- ACTION ITEM -
Quote exactly, and only, the lines of the material below from the line with "camera: 20 degrees left, 10 degrees up" through the line with "camera: 15 degrees left, 20 degrees down".

─── SUPPLIED MATERIAL ───

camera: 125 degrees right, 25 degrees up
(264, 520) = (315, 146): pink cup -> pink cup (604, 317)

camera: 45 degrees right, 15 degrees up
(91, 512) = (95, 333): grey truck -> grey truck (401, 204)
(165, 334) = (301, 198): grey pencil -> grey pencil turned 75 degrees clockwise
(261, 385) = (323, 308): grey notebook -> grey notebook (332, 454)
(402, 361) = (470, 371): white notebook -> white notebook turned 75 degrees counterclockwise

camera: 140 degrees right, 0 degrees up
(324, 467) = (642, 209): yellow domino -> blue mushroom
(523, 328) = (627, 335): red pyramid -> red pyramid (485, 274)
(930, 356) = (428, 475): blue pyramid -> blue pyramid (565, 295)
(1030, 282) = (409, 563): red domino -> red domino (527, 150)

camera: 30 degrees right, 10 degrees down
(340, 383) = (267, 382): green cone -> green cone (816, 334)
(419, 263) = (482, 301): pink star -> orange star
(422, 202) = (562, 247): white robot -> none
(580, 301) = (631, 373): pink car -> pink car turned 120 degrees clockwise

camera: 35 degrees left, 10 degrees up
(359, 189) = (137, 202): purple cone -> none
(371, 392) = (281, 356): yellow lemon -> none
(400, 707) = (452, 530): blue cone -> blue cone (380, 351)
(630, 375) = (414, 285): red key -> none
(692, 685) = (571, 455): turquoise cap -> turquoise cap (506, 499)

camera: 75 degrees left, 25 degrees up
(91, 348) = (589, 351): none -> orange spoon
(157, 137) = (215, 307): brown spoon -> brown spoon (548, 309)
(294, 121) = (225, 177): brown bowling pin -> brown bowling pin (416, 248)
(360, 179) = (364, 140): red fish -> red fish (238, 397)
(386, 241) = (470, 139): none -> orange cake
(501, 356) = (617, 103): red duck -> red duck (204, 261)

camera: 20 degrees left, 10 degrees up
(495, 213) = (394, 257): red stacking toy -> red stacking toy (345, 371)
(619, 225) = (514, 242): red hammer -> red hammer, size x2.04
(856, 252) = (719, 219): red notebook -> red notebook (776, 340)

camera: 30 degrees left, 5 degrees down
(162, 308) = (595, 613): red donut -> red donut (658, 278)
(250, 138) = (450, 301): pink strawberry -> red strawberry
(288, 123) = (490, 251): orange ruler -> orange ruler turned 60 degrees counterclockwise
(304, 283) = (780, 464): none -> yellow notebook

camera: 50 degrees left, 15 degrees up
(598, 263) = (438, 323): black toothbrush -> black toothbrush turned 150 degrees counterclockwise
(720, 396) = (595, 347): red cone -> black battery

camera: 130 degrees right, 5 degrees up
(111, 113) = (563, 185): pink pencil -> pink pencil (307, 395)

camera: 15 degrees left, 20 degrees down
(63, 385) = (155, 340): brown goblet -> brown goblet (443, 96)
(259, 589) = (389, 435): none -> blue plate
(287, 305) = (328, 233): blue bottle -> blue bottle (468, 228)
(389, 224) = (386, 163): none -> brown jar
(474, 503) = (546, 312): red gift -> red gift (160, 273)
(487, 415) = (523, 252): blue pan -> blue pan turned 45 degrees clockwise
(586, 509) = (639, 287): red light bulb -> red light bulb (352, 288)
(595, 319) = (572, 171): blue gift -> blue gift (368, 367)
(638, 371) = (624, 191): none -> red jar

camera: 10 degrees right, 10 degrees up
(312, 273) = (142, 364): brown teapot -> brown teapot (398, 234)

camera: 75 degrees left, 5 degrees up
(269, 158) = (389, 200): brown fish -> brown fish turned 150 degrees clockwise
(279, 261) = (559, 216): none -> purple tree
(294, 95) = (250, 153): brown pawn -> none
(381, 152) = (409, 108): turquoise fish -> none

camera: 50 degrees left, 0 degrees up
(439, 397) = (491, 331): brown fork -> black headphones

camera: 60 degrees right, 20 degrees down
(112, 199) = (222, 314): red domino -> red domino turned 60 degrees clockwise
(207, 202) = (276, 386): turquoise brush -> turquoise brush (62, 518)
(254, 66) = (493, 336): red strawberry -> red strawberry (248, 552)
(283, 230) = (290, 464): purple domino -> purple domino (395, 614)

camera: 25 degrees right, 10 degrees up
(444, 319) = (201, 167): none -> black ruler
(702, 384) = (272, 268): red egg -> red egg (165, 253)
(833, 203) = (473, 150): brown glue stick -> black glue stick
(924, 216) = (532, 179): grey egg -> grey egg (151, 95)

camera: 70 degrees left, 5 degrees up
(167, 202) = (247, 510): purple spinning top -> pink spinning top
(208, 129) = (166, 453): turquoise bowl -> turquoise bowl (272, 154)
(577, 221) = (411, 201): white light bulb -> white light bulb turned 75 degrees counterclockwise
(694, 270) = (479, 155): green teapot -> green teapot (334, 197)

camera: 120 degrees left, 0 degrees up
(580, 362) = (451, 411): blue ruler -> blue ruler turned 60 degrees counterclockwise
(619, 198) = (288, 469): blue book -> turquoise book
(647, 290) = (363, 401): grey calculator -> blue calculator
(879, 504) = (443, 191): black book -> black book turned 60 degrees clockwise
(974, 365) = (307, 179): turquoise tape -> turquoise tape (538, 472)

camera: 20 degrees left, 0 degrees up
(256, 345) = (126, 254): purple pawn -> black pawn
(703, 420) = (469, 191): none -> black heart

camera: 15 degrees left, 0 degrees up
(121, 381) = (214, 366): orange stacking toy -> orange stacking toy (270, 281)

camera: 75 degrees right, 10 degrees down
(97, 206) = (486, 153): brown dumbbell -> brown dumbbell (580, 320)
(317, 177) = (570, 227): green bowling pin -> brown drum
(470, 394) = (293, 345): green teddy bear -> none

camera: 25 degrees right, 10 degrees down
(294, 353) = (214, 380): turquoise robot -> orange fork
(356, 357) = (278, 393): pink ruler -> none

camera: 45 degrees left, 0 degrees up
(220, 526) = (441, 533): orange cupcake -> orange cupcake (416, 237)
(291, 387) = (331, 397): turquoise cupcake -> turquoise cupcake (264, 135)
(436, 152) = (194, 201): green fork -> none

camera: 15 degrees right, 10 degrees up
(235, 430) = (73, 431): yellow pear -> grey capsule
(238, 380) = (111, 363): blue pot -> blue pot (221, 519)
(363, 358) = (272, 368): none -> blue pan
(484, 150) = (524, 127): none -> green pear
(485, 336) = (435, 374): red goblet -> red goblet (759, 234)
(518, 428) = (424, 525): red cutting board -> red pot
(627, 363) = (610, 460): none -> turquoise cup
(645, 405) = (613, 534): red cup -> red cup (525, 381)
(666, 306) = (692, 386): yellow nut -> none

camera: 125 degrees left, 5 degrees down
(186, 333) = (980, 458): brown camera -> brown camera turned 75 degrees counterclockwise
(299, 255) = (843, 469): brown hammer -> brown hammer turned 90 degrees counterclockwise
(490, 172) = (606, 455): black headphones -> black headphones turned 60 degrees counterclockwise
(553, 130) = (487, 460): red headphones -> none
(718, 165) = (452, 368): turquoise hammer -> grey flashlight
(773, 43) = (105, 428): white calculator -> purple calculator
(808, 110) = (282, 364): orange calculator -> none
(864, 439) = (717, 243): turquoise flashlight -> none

───

- REPLY -
camera: 20 degrees left, 10 degrees up
(495, 213) = (394, 257): red stacking toy -> red stacking toy (345, 371)
(619, 225) = (514, 242): red hammer -> red hammer, size x2.04
(856, 252) = (719, 219): red notebook -> red notebook (776, 340)

camera: 30 degrees left, 5 degrees down
(162, 308) = (595, 613): red donut -> red donut (658, 278)
(250, 138) = (450, 301): pink strawberry -> red strawberry
(288, 123) = (490, 251): orange ruler -> orange ruler turned 60 degrees counterclockwise
(304, 283) = (780, 464): none -> yellow notebook

camera: 50 degrees left, 15 degrees up
(598, 263) = (438, 323): black toothbrush -> black toothbrush turned 150 degrees counterclockwise
(720, 396) = (595, 347): red cone -> black battery

camera: 130 degrees right, 5 degrees up
(111, 113) = (563, 185): pink pencil -> pink pencil (307, 395)

camera: 15 degrees left, 20 degrees down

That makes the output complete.